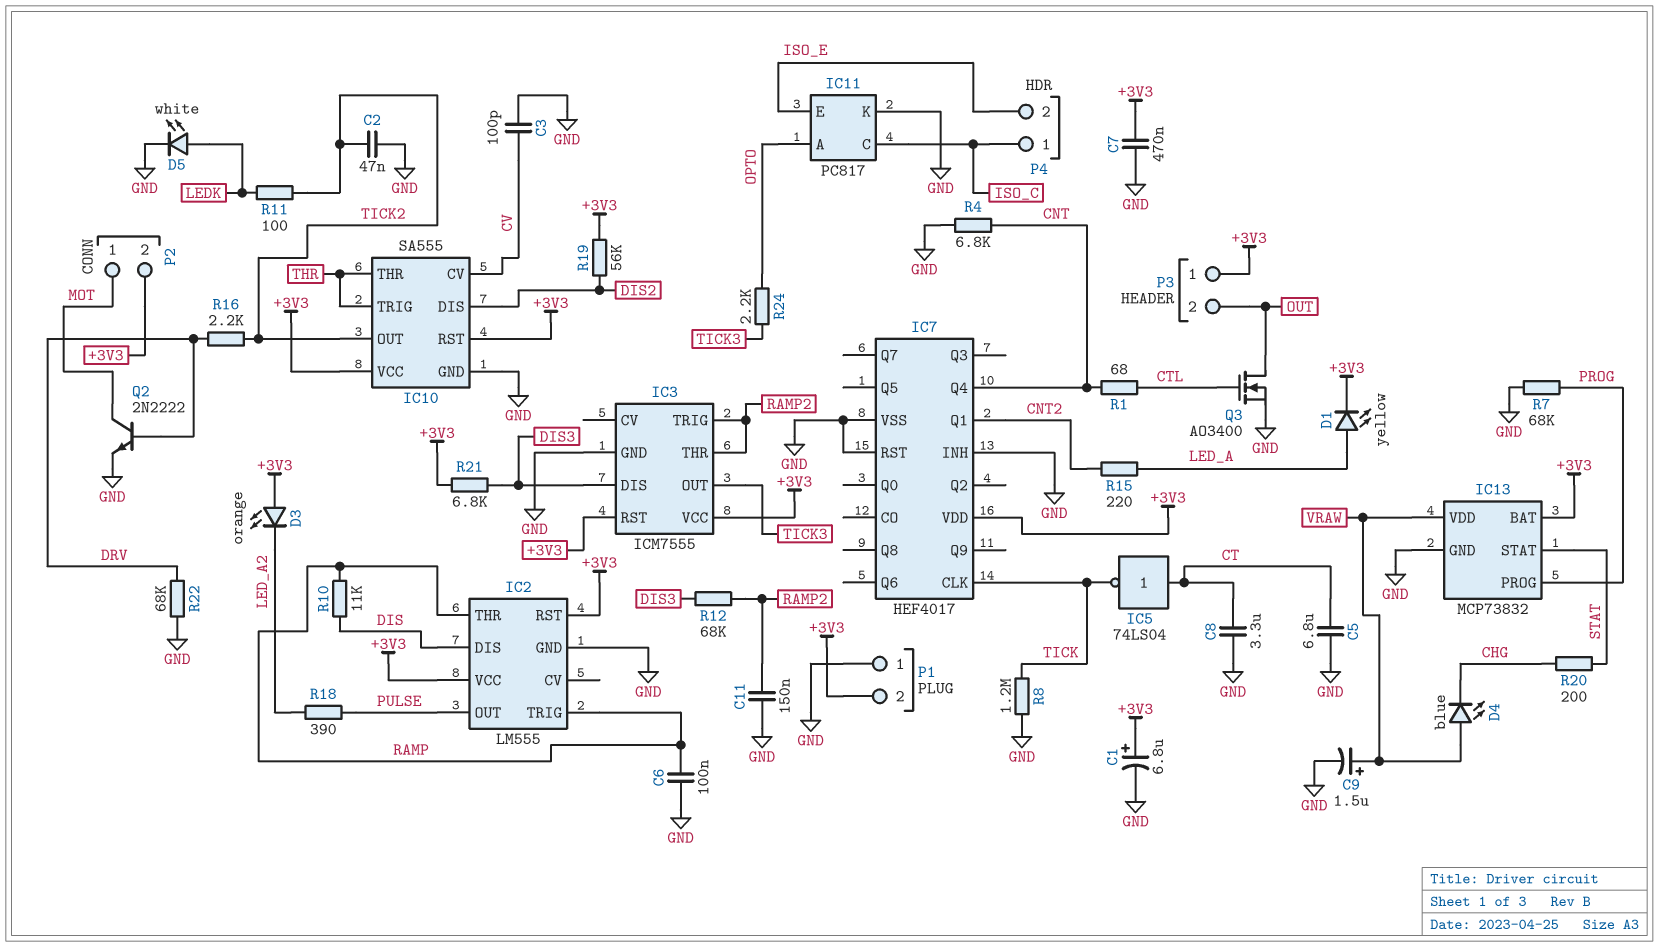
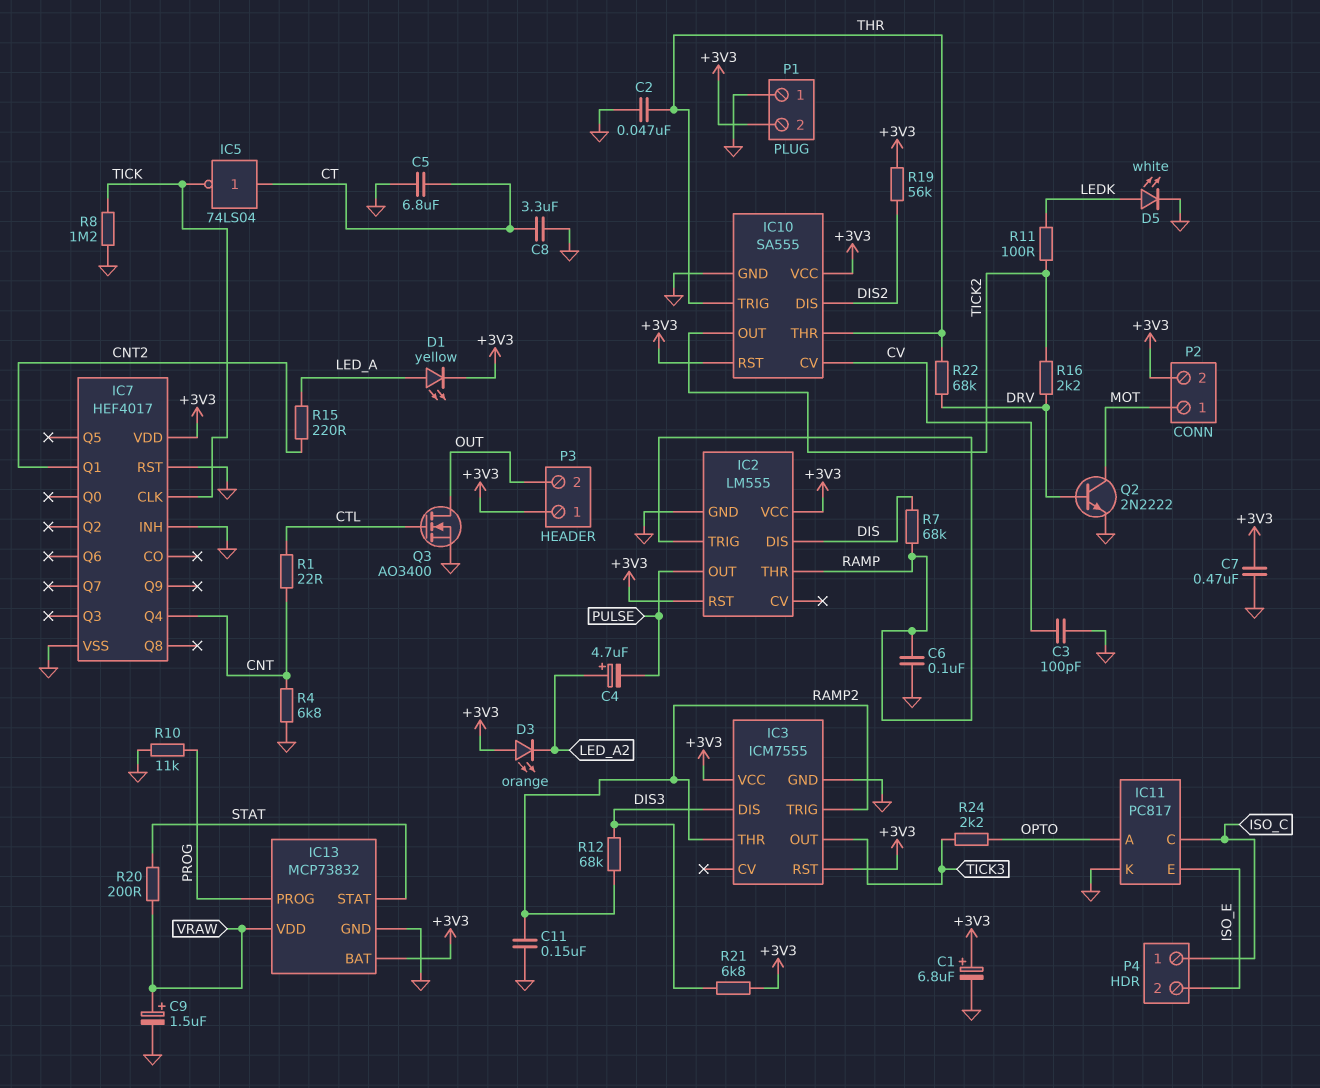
C2: 47nF (GND, TICK2) -> 47nF (GND, THR)
C4: none -> 4.7uF (plus LED_A2, minus PULSE)
D4: LED blue (A VRAW, K CHG) -> none
R1: 68 (CNT, CTL) -> 22 (CNT, CTL)
R7: 68k (GND, PROG) -> 68k (DIS, RAMP)
R10: 11k (DIS, RAMP) -> 11k (GND, PROG)
R18: 390 (LED_A2, PULSE) -> none
R20: 200 (CHG, STAT) -> 200 (STAT, VRAW)
R22: 68k (DRV, GND) -> 68k (DRV, THR)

#### TASK PROMPT
In the material above, please find every line that includes the word "PROG" and copy it.

#### RESULT OF THIS EXERCISE
R7: 68k (GND, PROG) -> 68k (DIS, RAMP)
R10: 11k (DIS, RAMP) -> 11k (GND, PROG)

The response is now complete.